## Exercise requirements
Rewrite the stretch from "Would you say white ceramic candle at center, the" through "Identify the location of kitchen", substituting "porcelain" for "ceramic" and leaving everything else unchanged.

[Collected data entries]
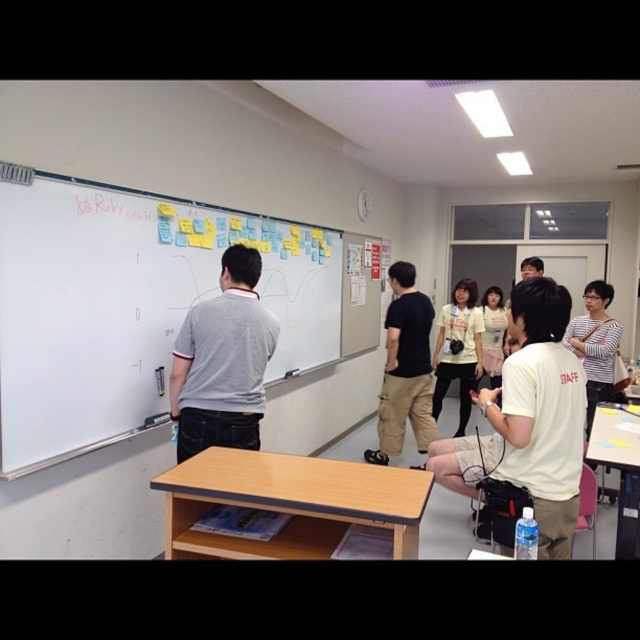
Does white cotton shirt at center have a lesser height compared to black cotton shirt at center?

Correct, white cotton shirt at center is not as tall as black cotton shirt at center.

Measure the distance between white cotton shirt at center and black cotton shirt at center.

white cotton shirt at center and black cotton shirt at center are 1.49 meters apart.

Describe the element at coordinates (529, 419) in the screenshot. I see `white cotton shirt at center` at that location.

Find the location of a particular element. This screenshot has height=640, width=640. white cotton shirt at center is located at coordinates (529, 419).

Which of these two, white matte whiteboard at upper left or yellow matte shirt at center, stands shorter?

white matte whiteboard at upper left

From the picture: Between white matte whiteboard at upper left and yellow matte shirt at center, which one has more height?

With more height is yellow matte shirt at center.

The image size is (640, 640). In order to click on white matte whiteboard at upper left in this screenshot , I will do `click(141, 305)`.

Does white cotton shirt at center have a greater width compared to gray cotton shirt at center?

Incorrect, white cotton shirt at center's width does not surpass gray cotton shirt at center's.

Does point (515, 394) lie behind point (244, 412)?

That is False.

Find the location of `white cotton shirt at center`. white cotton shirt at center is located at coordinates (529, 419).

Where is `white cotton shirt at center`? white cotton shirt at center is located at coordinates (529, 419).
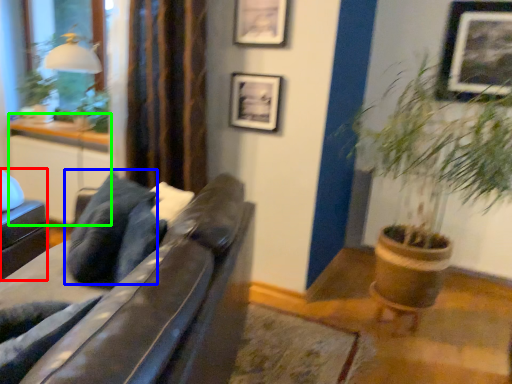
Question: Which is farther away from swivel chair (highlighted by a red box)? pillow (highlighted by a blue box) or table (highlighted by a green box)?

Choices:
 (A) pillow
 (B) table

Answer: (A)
==
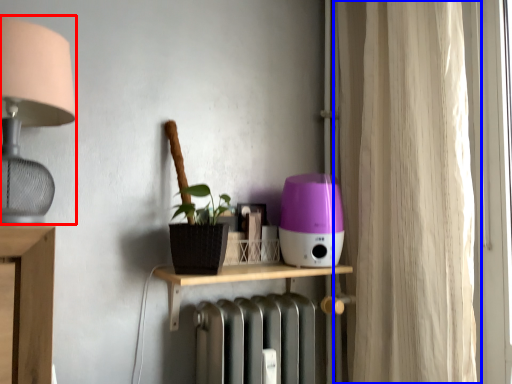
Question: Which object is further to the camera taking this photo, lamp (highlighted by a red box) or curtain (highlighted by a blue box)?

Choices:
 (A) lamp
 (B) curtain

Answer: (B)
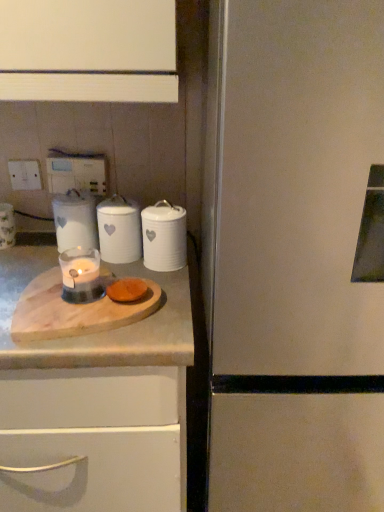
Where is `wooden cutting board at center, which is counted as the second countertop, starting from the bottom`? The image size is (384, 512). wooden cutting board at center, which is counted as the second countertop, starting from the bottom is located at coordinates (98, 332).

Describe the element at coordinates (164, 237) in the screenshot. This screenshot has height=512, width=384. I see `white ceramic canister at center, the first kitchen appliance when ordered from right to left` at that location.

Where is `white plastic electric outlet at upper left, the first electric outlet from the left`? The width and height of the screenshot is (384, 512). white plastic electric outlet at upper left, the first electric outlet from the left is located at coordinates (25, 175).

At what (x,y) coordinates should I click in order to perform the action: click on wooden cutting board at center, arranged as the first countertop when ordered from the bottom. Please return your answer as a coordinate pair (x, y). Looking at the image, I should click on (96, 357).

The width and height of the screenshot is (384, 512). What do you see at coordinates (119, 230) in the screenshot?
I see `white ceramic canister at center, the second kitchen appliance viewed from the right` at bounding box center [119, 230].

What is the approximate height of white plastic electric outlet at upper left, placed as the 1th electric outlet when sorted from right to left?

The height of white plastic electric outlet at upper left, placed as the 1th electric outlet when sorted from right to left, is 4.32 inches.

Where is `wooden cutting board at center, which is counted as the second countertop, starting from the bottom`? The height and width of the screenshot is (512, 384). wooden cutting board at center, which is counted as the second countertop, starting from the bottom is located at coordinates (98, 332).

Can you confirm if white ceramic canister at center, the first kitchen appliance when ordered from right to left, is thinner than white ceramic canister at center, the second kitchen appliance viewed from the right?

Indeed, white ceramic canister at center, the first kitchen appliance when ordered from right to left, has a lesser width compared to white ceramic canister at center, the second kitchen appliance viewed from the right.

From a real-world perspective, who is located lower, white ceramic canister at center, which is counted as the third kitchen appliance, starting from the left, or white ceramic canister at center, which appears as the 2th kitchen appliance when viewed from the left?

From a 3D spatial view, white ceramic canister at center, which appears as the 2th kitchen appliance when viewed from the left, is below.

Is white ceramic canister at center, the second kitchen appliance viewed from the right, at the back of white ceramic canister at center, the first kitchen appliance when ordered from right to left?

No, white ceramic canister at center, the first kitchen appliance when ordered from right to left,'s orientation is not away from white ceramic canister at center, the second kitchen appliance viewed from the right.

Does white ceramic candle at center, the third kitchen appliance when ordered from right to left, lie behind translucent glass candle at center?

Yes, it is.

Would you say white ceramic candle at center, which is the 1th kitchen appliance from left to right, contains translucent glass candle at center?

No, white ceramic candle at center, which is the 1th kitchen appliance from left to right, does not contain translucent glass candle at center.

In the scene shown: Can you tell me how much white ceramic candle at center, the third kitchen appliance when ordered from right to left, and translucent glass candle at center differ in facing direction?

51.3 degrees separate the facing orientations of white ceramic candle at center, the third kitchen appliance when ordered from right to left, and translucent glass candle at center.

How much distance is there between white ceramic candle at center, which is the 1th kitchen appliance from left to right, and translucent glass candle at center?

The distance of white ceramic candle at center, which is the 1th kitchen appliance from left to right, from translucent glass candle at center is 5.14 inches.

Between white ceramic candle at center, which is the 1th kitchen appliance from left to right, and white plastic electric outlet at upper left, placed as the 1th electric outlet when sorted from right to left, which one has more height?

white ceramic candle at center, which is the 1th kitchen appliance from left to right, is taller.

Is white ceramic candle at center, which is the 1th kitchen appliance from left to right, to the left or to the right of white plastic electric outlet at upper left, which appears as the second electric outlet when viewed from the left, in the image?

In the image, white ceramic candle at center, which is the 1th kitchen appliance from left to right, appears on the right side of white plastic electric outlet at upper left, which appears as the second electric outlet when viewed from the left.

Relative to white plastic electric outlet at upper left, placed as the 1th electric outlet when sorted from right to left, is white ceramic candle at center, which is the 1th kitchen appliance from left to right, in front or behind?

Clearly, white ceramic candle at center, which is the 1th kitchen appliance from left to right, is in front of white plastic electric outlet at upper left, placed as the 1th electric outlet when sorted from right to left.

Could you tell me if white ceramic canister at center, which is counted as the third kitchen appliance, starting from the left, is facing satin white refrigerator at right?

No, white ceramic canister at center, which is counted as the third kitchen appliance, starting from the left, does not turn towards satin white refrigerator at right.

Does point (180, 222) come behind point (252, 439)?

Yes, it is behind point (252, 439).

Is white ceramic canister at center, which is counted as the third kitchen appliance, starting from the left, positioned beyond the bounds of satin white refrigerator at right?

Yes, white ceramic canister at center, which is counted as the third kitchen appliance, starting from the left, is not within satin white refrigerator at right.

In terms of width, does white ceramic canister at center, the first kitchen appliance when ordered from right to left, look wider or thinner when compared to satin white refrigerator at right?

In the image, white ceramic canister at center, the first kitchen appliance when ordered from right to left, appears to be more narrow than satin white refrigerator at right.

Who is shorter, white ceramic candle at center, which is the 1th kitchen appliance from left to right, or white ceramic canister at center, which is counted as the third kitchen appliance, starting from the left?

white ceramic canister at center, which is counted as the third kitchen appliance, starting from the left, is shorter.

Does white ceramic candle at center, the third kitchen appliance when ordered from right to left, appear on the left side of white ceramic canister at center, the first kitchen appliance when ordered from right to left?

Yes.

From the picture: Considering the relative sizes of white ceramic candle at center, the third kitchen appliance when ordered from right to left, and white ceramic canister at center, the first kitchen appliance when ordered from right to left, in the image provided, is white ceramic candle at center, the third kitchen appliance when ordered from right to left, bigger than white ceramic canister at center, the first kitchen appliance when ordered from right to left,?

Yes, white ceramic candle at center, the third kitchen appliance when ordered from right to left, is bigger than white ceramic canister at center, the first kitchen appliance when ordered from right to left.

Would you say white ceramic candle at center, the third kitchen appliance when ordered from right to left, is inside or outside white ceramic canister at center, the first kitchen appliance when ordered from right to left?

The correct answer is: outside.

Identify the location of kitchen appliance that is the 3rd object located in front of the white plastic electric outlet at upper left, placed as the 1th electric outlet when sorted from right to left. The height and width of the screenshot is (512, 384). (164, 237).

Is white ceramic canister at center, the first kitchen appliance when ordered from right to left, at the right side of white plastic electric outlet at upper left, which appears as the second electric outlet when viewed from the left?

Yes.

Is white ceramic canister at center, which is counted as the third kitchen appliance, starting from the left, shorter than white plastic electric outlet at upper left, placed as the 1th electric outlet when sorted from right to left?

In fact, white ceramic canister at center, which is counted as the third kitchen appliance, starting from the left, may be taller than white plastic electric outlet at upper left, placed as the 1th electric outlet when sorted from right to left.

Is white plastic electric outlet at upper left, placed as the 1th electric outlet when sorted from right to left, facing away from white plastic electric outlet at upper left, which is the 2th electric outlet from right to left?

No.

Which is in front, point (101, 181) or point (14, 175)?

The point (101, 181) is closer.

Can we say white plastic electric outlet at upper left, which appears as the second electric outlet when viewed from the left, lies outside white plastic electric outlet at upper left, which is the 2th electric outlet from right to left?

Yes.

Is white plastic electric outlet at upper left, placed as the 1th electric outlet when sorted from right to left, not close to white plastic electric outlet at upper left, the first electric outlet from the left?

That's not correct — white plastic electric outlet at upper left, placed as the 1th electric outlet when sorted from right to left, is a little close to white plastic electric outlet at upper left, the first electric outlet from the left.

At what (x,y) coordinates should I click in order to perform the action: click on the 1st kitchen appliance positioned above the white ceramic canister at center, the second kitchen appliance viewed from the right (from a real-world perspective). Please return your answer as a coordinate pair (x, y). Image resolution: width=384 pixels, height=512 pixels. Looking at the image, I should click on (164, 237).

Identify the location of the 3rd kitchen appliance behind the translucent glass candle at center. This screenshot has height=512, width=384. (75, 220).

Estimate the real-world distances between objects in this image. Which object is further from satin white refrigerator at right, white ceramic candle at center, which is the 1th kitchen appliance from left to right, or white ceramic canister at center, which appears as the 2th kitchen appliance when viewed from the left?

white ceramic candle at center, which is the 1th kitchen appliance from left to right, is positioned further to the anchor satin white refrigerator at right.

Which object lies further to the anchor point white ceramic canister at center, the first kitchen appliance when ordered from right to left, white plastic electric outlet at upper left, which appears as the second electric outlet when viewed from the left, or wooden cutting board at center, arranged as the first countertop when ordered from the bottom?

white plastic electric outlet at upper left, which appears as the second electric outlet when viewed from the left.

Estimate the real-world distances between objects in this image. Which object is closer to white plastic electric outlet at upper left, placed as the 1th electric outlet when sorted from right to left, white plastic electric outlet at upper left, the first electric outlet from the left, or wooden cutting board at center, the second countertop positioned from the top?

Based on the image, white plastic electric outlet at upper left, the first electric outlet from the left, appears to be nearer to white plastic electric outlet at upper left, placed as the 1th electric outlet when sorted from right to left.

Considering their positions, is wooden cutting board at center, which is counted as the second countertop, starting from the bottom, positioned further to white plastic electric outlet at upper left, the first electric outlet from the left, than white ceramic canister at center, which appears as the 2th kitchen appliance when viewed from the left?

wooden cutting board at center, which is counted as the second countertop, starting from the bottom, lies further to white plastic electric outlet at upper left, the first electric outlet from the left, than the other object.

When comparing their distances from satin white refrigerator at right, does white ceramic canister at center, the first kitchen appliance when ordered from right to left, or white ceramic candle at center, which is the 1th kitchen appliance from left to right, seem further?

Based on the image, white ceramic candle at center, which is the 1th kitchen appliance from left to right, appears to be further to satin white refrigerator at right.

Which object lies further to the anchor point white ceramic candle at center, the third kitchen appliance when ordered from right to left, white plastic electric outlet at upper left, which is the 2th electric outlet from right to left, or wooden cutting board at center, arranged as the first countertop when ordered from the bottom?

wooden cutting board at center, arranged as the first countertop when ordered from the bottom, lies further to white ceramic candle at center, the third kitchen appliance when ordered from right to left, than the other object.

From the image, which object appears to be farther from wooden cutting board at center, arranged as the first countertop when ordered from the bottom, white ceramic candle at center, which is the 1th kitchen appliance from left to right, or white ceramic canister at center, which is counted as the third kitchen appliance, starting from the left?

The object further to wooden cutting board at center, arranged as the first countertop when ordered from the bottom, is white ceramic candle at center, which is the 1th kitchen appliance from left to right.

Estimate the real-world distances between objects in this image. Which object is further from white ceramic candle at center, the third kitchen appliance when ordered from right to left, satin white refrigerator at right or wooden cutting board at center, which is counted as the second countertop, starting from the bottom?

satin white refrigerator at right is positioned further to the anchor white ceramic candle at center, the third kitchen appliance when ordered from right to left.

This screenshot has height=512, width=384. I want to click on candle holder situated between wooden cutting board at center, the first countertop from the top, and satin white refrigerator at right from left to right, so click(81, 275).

## Expected answer
Would you say white porcelain candle at center, the third kitchen appliance when ordered from right to left, is inside or outside white porcelain canister at center, the first kitchen appliance when ordered from right to left?

The correct answer is: outside.

Identify the location of kitchen appliance that is the 3rd object located in front of the white plastic electric outlet at upper left, placed as the 1th electric outlet when sorted from right to left. The height and width of the screenshot is (512, 384). (164, 237).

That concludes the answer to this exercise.